> _Task description_: Omit images. Retype all entries verbatim.

● ● ● ●

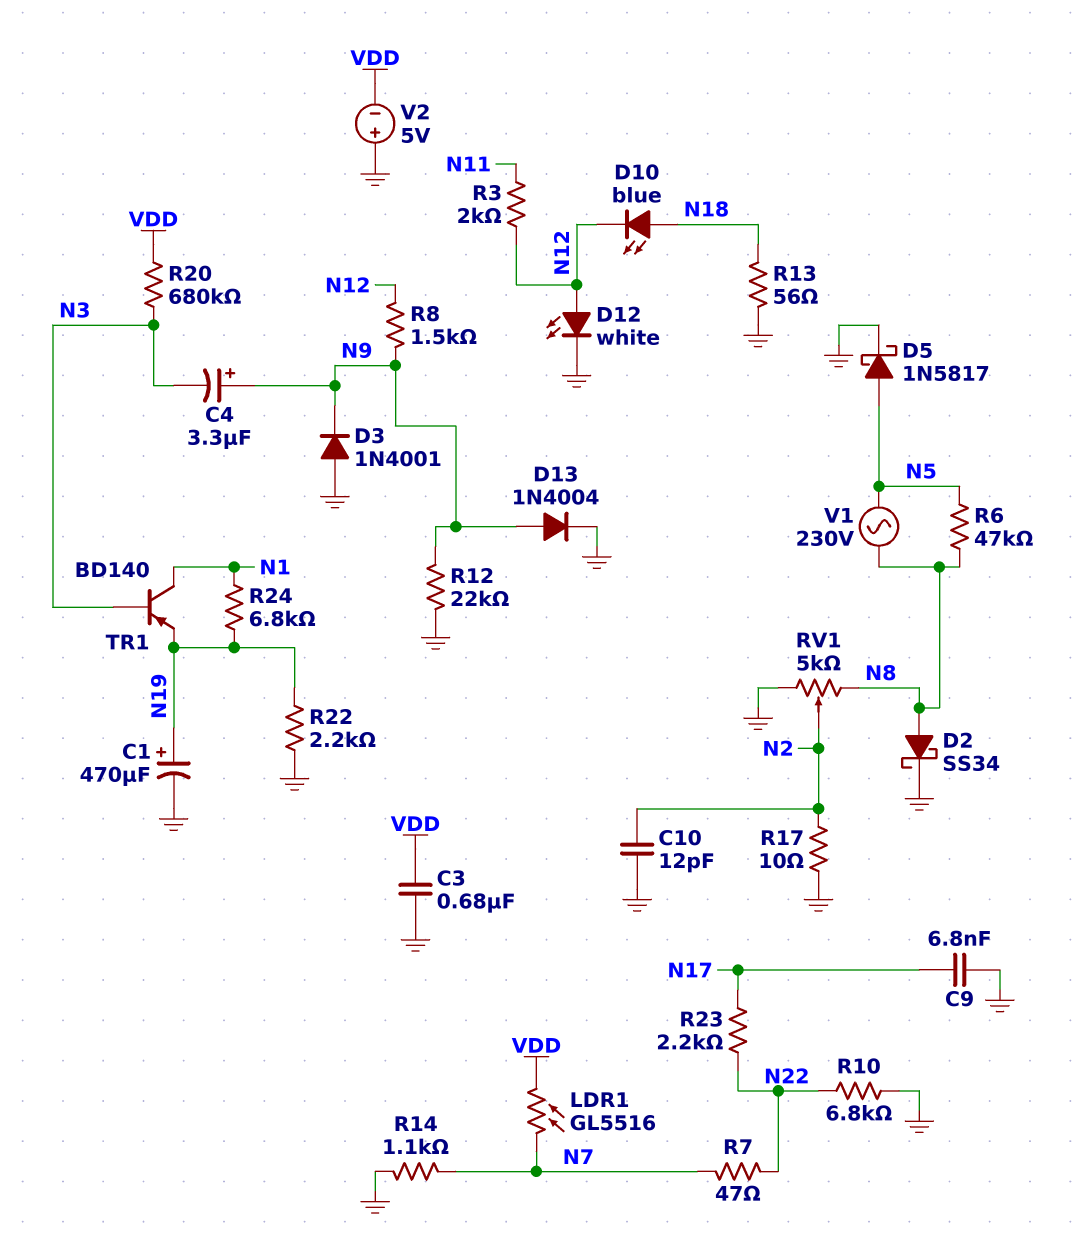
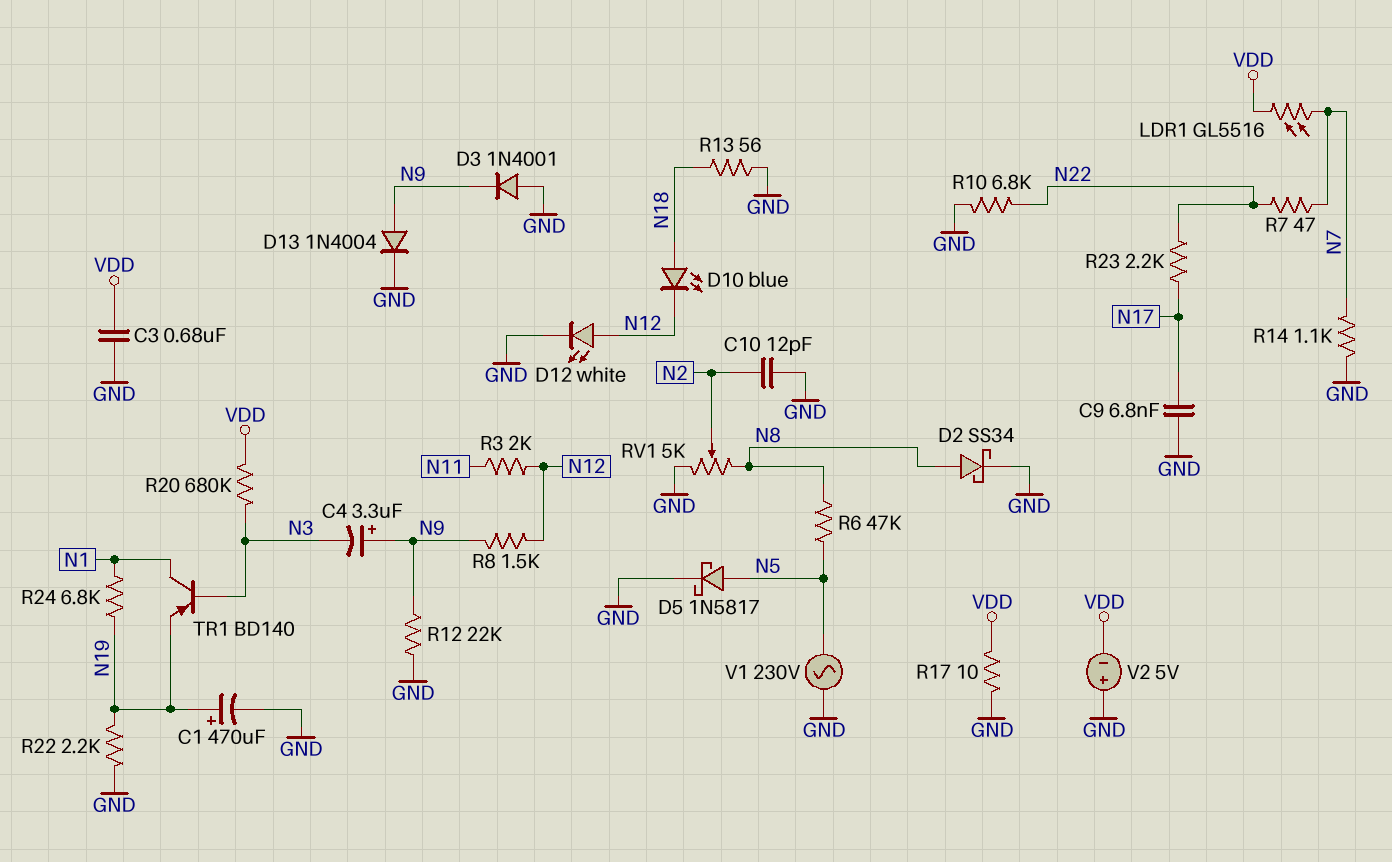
R17: 10 (GND, N2) -> 10 (GND, VDD)
V1: AC 230V (N5, N8) -> AC 230V (GND, N5)

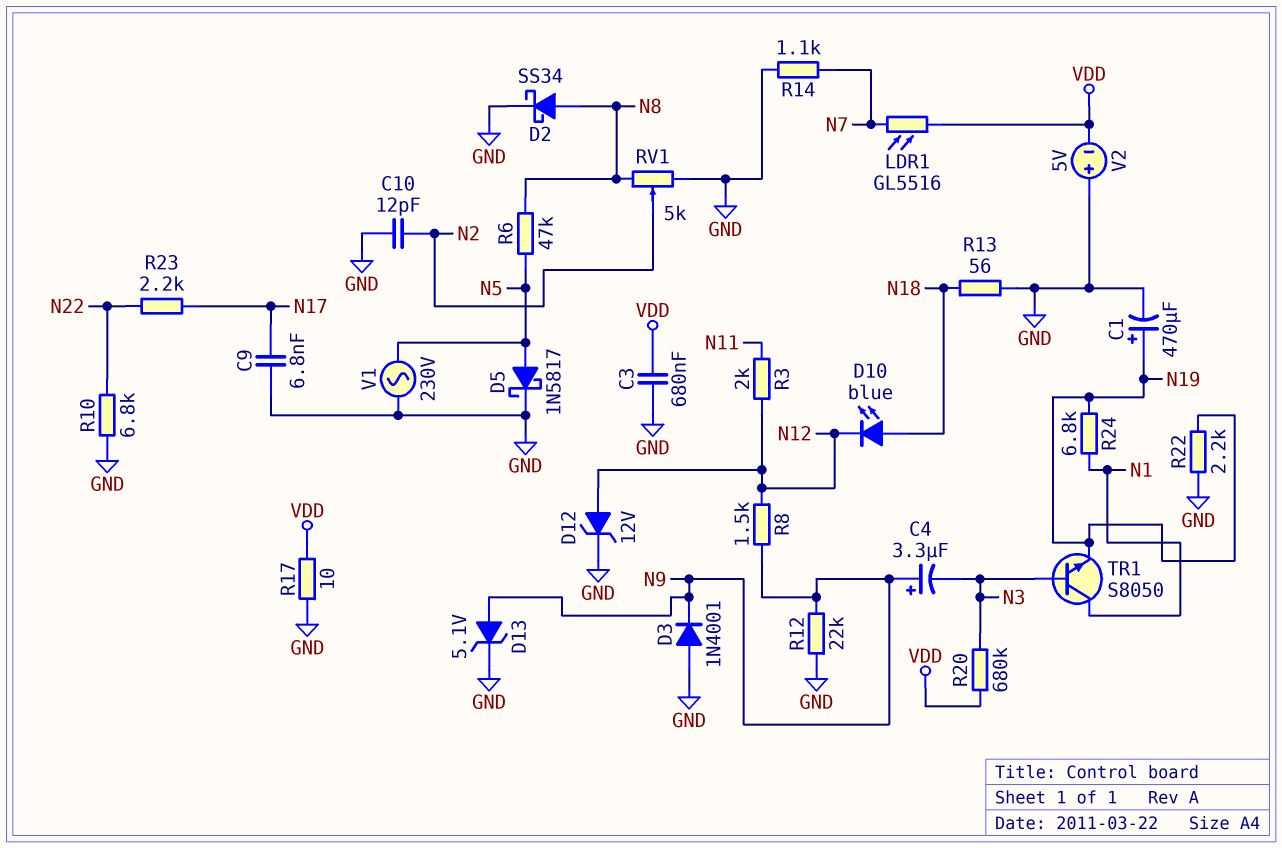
D12: LED white (A N12, K GND) -> zener 12V (A N12, K GND)
D13: diode 1N4004 (A N9, K GND) -> zener 5.1V (A N9, K GND)
R7: 47 (N7, N22) -> none
TR1: PNP BD140 (B N3, C N1, E N19) -> NPN S8050 (B N3, C N1, E N19)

● ● ● ●

> _Your response_:
R17: 10 (GND, N2) -> 10 (GND, VDD)
V1: AC 230V (N5, N8) -> AC 230V (GND, N5)

D12: LED white (A N12, K GND) -> zener 12V (A N12, K GND)
D13: diode 1N4004 (A N9, K GND) -> zener 5.1V (A N9, K GND)
R7: 47 (N7, N22) -> none
TR1: PNP BD140 (B N3, C N1, E N19) -> NPN S8050 (B N3, C N1, E N19)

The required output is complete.